## MATERIAL FOR THIS EXERCISE
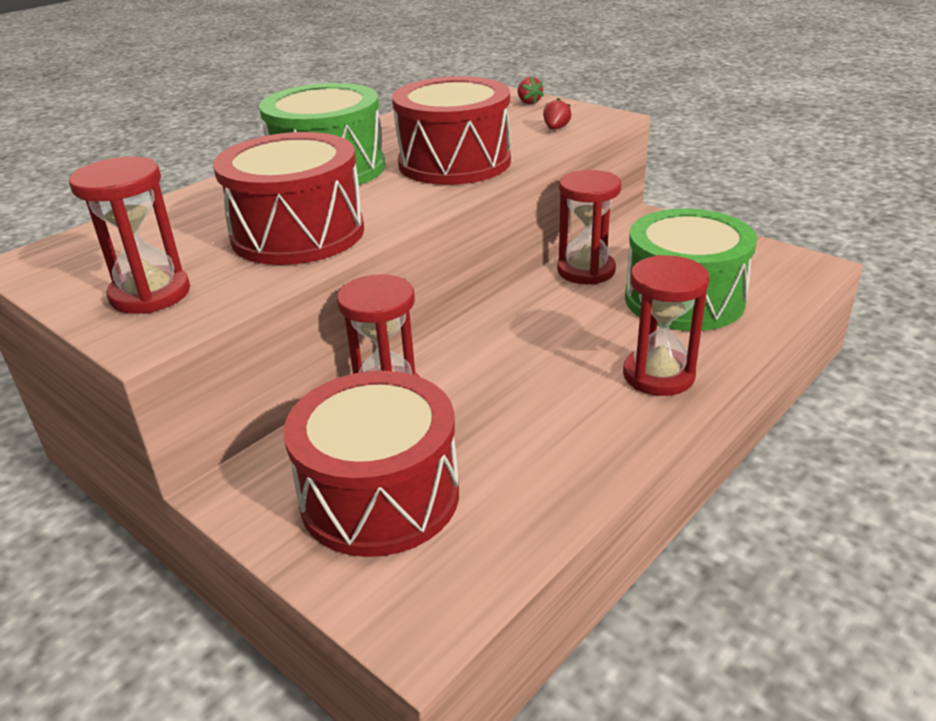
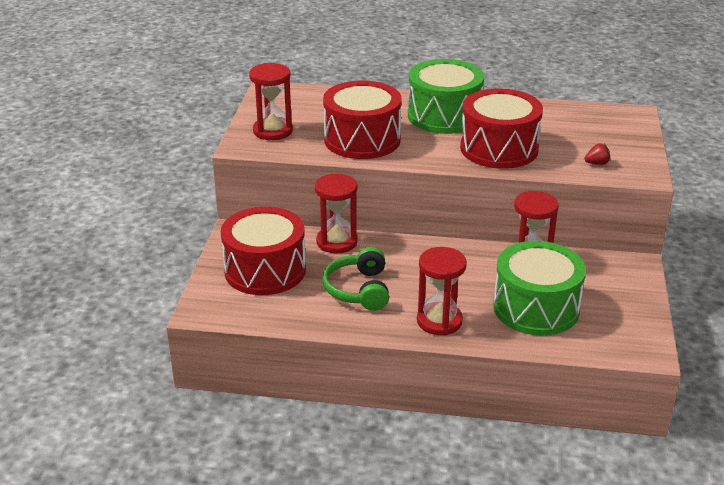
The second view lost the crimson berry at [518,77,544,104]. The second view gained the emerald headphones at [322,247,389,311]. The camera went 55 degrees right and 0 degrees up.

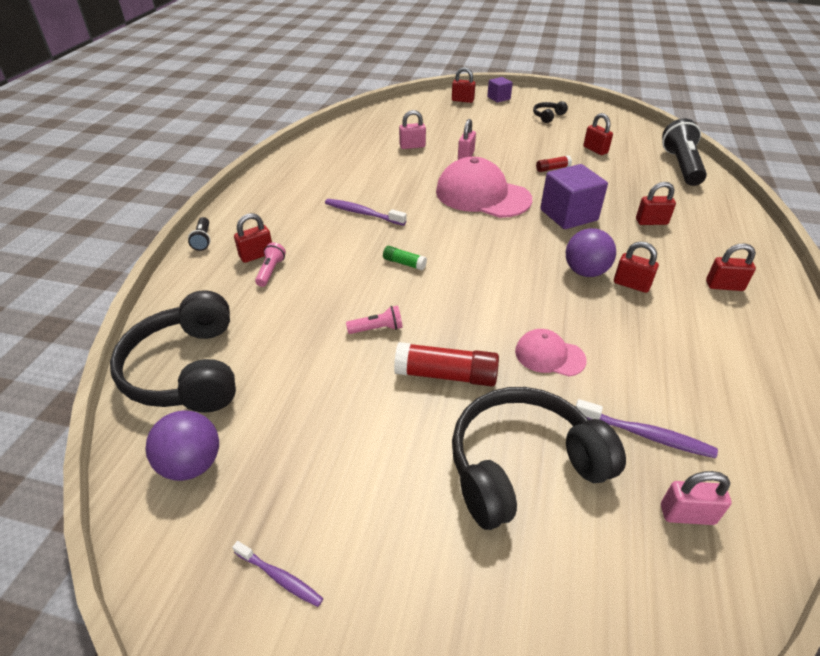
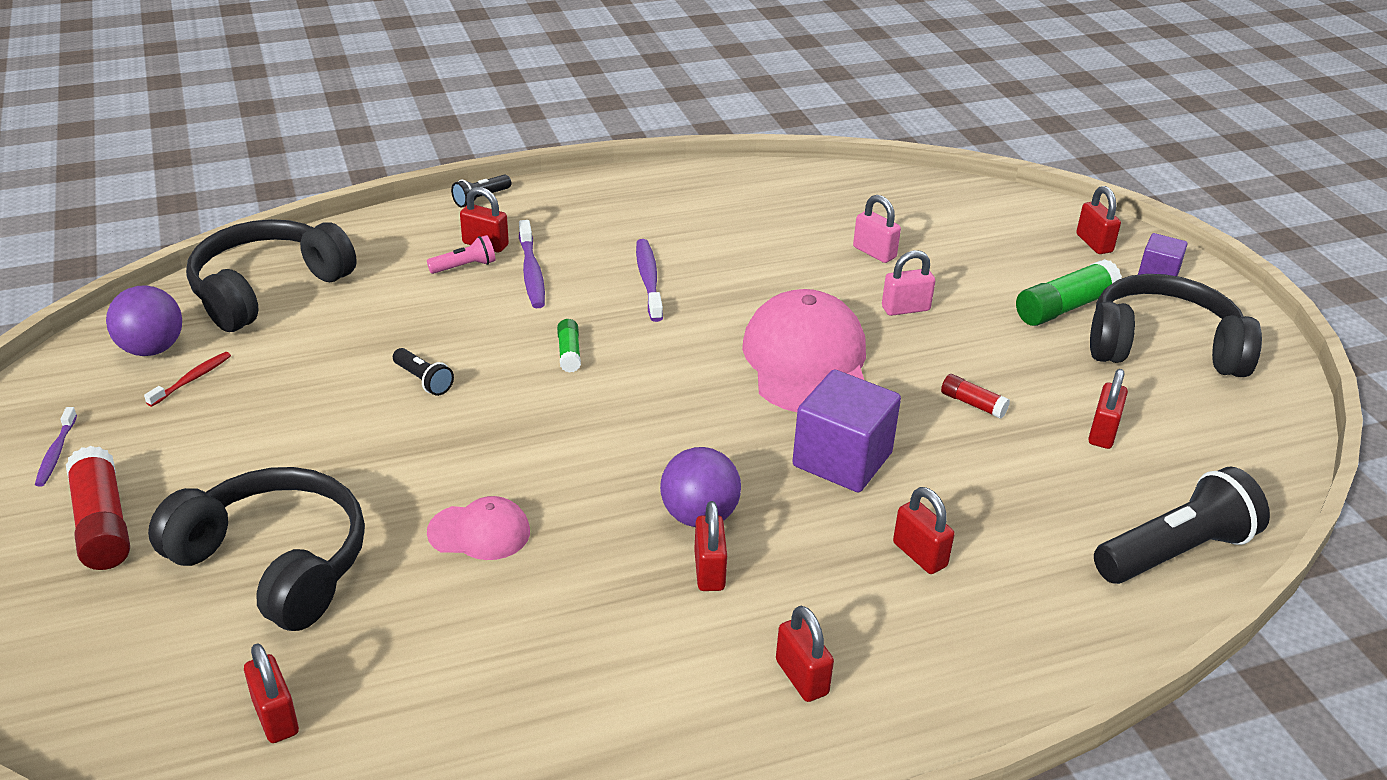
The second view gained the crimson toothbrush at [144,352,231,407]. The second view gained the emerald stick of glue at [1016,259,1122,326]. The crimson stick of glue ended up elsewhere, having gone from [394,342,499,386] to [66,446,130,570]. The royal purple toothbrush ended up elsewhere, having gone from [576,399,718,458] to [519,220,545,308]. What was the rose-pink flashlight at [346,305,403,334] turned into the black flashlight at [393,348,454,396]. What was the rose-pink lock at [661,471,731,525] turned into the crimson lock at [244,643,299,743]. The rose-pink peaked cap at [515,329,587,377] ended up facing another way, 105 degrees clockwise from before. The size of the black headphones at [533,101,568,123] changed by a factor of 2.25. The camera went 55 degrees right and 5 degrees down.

--

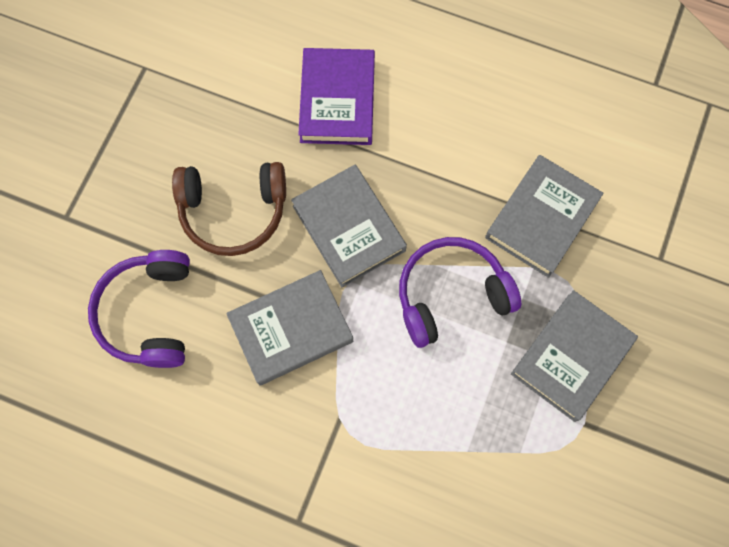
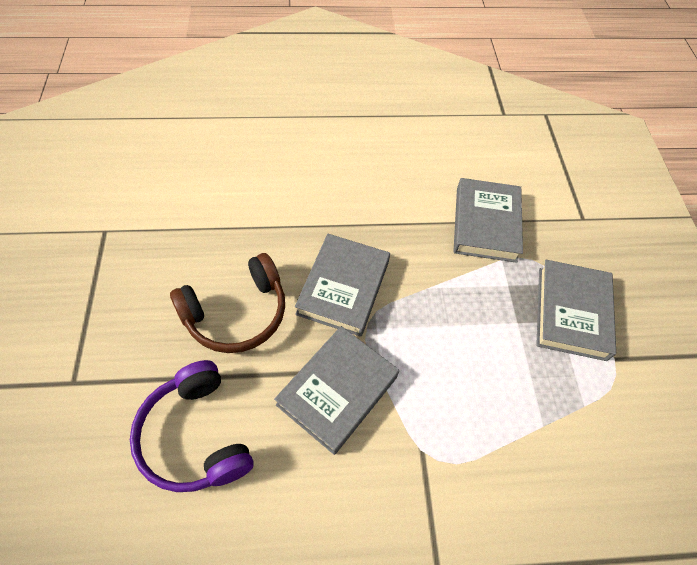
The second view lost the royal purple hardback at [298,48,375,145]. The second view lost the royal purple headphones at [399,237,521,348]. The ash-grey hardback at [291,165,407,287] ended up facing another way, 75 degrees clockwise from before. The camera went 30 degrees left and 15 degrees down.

## REQUIREMENT
Read through the entries and copy each line in which "clockwise" appears.

## TASK OUTPUT
The second view gained the crimson toothbrush at [144,352,231,407]. The second view gained the emerald stick of glue at [1016,259,1122,326]. The crimson stick of glue ended up elsewhere, having gone from [394,342,499,386] to [66,446,130,570]. The royal purple toothbrush ended up elsewhere, having gone from [576,399,718,458] to [519,220,545,308]. What was the rose-pink flashlight at [346,305,403,334] turned into the black flashlight at [393,348,454,396]. What was the rose-pink lock at [661,471,731,525] turned into the crimson lock at [244,643,299,743]. The rose-pink peaked cap at [515,329,587,377] ended up facing another way, 105 degrees clockwise from before. The size of the black headphones at [533,101,568,123] changed by a factor of 2.25. The camera went 55 degrees right and 5 degrees down.
The second view lost the royal purple hardback at [298,48,375,145]. The second view lost the royal purple headphones at [399,237,521,348]. The ash-grey hardback at [291,165,407,287] ended up facing another way, 75 degrees clockwise from before. The camera went 30 degrees left and 15 degrees down.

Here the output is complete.